● ABOUT THIS EXERCISE
The copy must run from the first line of the entries below through the line containing "(no. 3 from", restated word for word, with pictures left out.

● DATA FOR ANALYSIS
####################
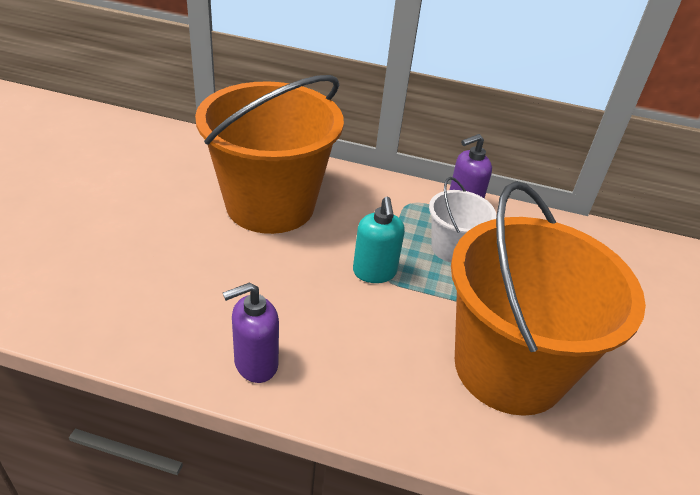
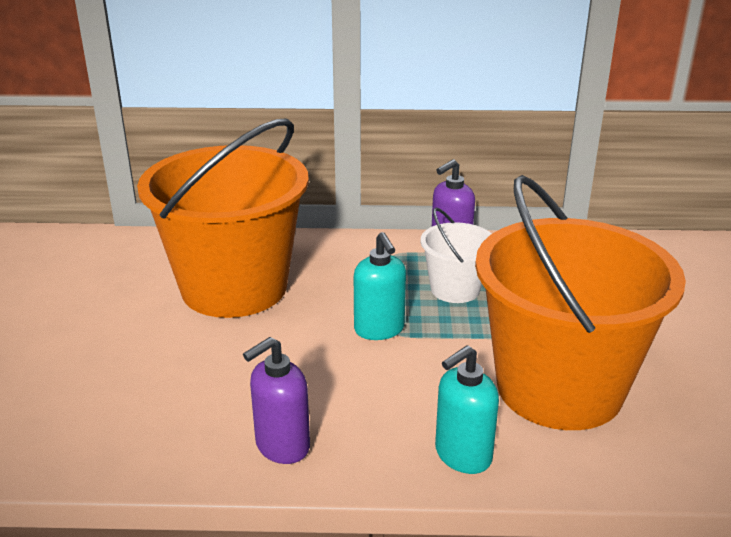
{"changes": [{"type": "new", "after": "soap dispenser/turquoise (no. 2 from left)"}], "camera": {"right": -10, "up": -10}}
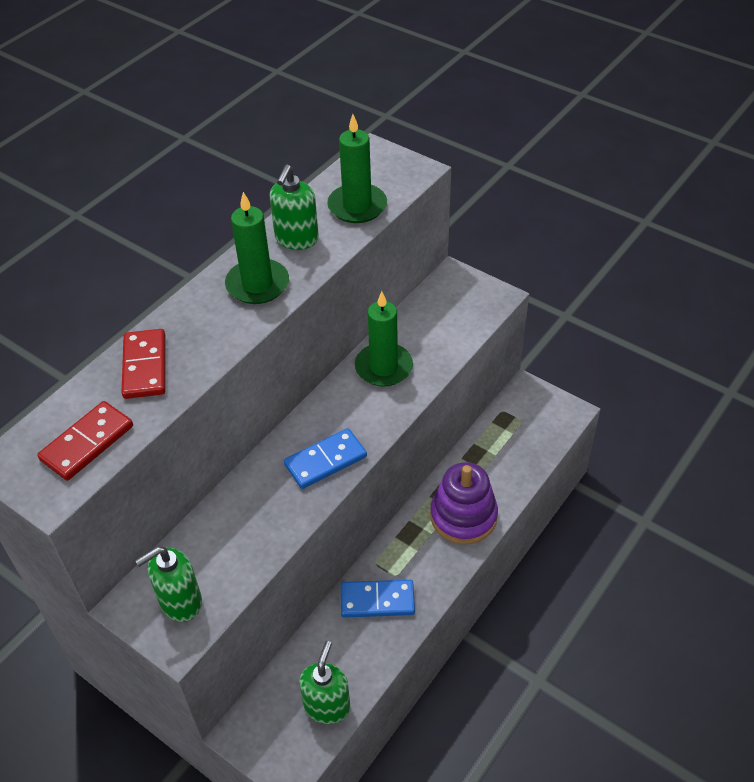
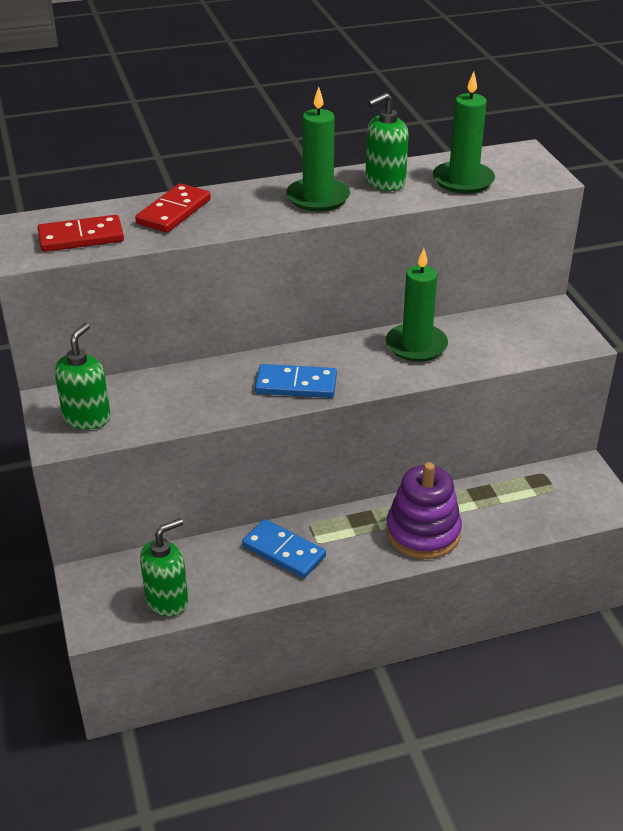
{"changes": [{"type": "rotated", "before": "soap dispenser/green (no. 1 from left)", "turn": 105}], "camera": {"right": 35, "up": -10}}
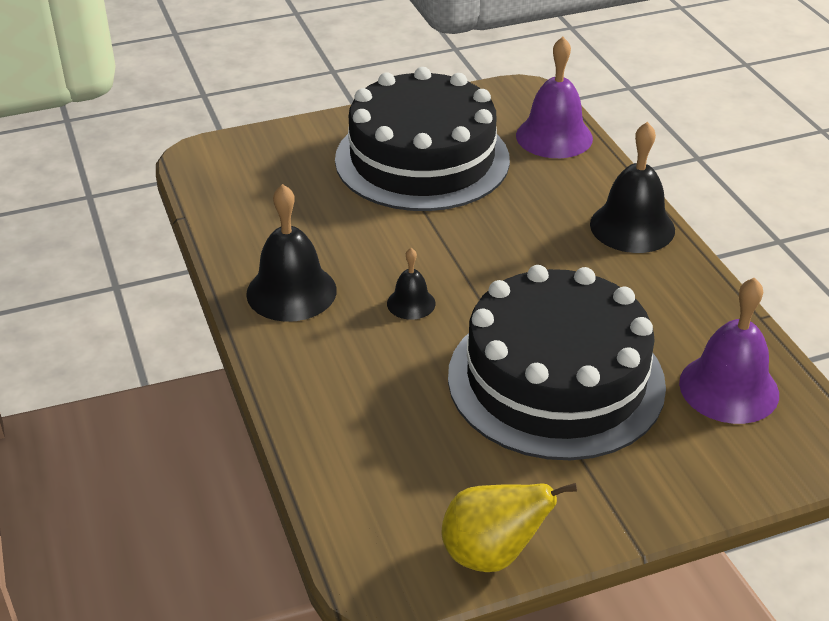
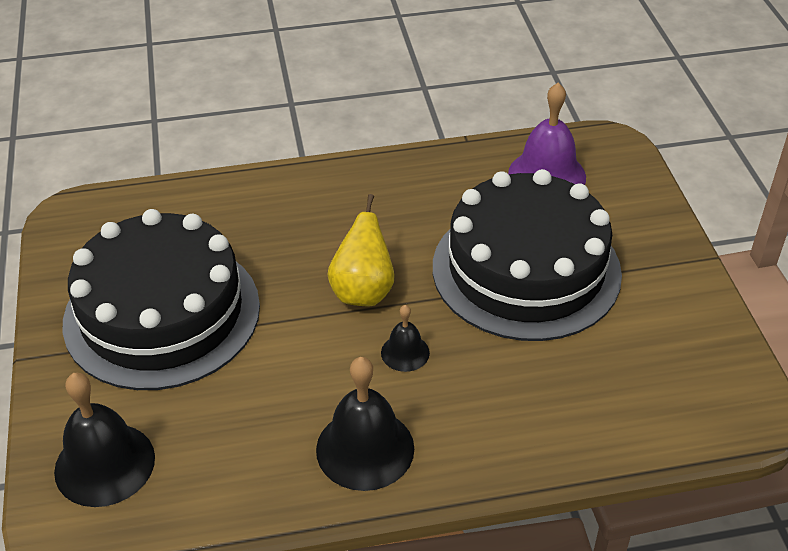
{"changes": [{"type": "shifted", "before": "pear/yellow"}, {"type": "gone", "before": "bell/purple (no. 1 from left)"}, {"type": "shifted", "before": "bell/black (no. 3 from left in the first image)", "after": "bell/black (no. 1 from left)"}], "camera": {"right": -80, "up": 5}}
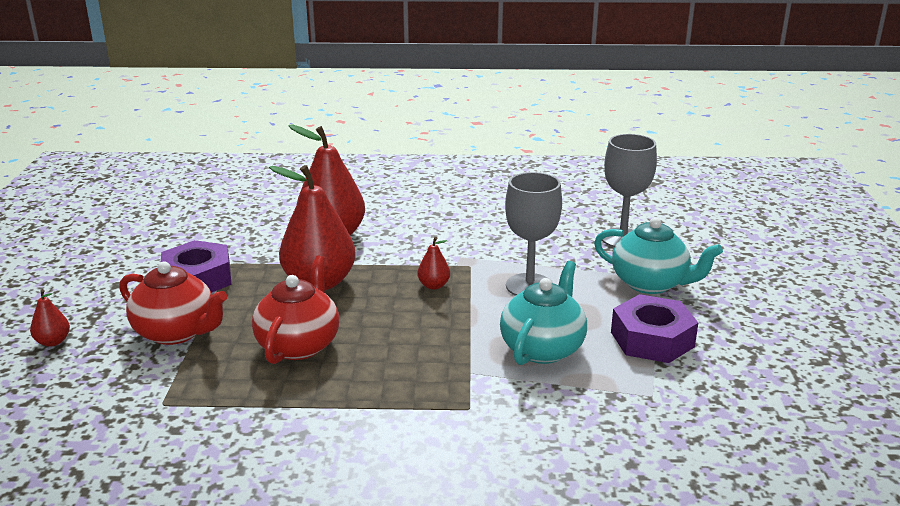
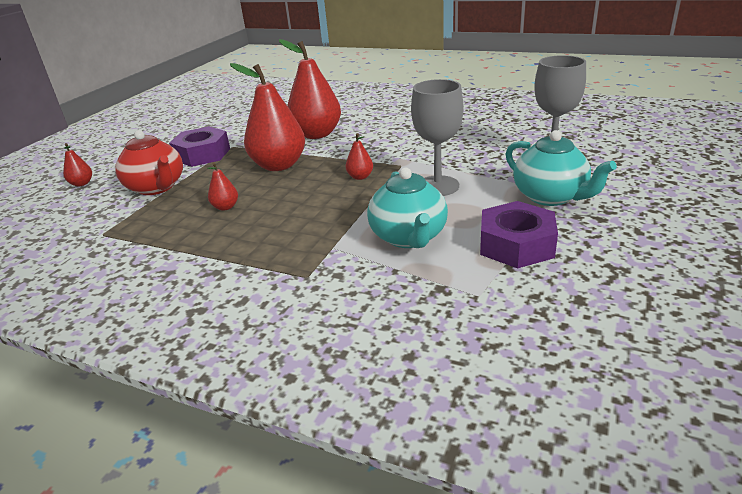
{"changes": [{"type": "swapped", "before": "teapot/red (no. 2 from left)", "after": "pear/red (no. 2 from left)"}, {"type": "rotated", "before": "teapot/turquoise (no. 1 from left)", "turn": 120}], "camera": {"right": 25, "up": 5}}
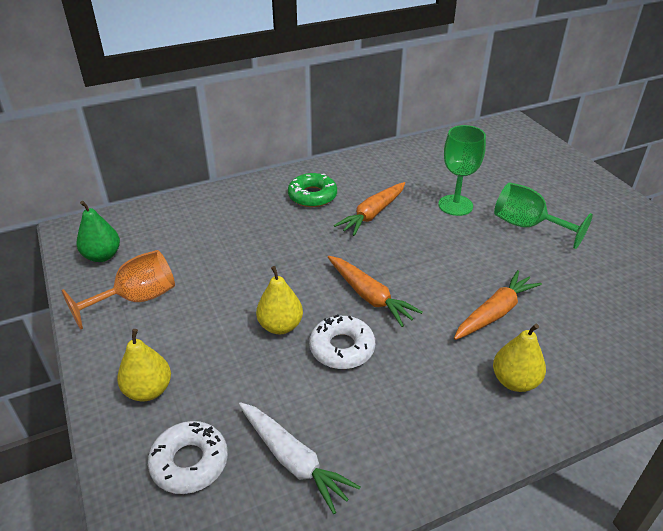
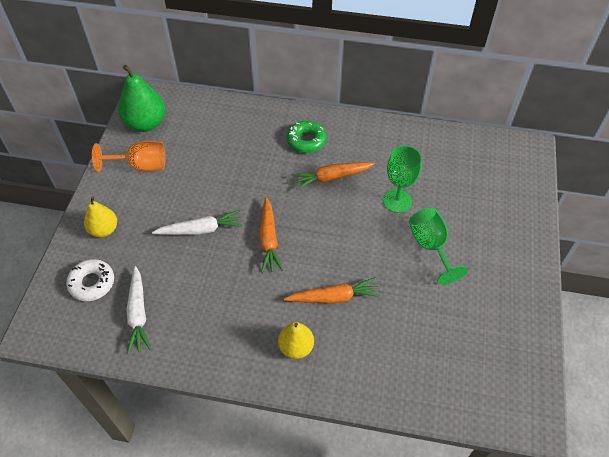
{"changes": [{"type": "scaled", "before": "pear/green", "scale": 1.6}, {"type": "swapped", "before": "pear/yellow (no. 2 from left)", "after": "carrot/white (no. 2 from left)"}, {"type": "gone", "before": "donut/white (no. 2 from left)"}], "camera": {"right": 35, "up": 15}}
####################
● EXERCISE ANSWER
{"changes": [{"type": "new", "after": "soap dispenser/turquoise (no. 2 from left)"}], "camera": {"right": -10, "up": -10}}
{"changes": [{"type": "rotated", "before": "soap dispenser/green (no. 1 from left)", "turn": 105}], "camera": {"right": 35, "up": -10}}
{"changes": [{"type": "shifted", "before": "pear/yellow"}, {"type": "gone", "before": "bell/purple (no. 1 from left)"}, {"type": "shifted", "before": "bell/black (no. 3 from left in the first image)", "after": "bell/black (no. 1 from left)"}], "camera": {"right": -80, "up": 5}}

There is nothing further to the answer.